• Aim of the exercise:
Transcribe each line below without altering anything.

(Collected data)
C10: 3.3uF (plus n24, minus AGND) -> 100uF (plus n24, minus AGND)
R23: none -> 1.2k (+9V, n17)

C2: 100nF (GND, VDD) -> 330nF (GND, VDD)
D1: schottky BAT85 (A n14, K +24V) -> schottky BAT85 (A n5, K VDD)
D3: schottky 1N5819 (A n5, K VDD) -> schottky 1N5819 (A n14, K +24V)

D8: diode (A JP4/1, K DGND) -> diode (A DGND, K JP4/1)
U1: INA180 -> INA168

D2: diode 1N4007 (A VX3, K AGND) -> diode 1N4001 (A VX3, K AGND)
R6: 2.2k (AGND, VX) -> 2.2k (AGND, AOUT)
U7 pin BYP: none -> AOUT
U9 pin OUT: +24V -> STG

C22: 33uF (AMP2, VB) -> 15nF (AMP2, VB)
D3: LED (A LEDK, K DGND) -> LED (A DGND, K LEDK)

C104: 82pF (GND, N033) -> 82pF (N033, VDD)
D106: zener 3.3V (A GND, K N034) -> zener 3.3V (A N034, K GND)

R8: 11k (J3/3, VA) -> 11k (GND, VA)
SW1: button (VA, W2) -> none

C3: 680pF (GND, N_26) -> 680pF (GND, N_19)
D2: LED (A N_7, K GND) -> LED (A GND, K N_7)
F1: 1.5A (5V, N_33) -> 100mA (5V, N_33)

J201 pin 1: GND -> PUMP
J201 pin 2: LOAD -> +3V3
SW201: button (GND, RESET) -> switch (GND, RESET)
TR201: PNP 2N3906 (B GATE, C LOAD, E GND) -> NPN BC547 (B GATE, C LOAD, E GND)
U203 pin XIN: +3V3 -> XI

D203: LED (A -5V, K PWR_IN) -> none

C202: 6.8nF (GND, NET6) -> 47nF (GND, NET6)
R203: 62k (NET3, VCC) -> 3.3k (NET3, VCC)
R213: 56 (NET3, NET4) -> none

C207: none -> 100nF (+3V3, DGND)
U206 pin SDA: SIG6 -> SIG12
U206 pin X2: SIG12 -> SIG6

• Task result:
C10: 3.3uF (plus n24, minus AGND) -> 100uF (plus n24, minus AGND)
R23: none -> 1.2k (+9V, n17)

C2: 100nF (GND, VDD) -> 330nF (GND, VDD)
D1: schottky BAT85 (A n14, K +24V) -> schottky BAT85 (A n5, K VDD)
D3: schottky 1N5819 (A n5, K VDD) -> schottky 1N5819 (A n14, K +24V)

D8: diode (A JP4/1, K DGND) -> diode (A DGND, K JP4/1)
U1: INA180 -> INA168

D2: diode 1N4007 (A VX3, K AGND) -> diode 1N4001 (A VX3, K AGND)
R6: 2.2k (AGND, VX) -> 2.2k (AGND, AOUT)
U7 pin BYP: none -> AOUT
U9 pin OUT: +24V -> STG

C22: 33uF (AMP2, VB) -> 15nF (AMP2, VB)
D3: LED (A LEDK, K DGND) -> LED (A DGND, K LEDK)

C104: 82pF (GND, N033) -> 82pF (N033, VDD)
D106: zener 3.3V (A GND, K N034) -> zener 3.3V (A N034, K GND)

R8: 11k (J3/3, VA) -> 11k (GND, VA)
SW1: button (VA, W2) -> none

C3: 680pF (GND, N_26) -> 680pF (GND, N_19)
D2: LED (A N_7, K GND) -> LED (A GND, K N_7)
F1: 1.5A (5V, N_33) -> 100mA (5V, N_33)

J201 pin 1: GND -> PUMP
J201 pin 2: LOAD -> +3V3
SW201: button (GND, RESET) -> switch (GND, RESET)
TR201: PNP 2N3906 (B GATE, C LOAD, E GND) -> NPN BC547 (B GATE, C LOAD, E GND)
U203 pin XIN: +3V3 -> XI

D203: LED (A -5V, K PWR_IN) -> none

C202: 6.8nF (GND, NET6) -> 47nF (GND, NET6)
R203: 62k (NET3, VCC) -> 3.3k (NET3, VCC)
R213: 56 (NET3, NET4) -> none

C207: none -> 100nF (+3V3, DGND)
U206 pin SDA: SIG6 -> SIG12
U206 pin X2: SIG12 -> SIG6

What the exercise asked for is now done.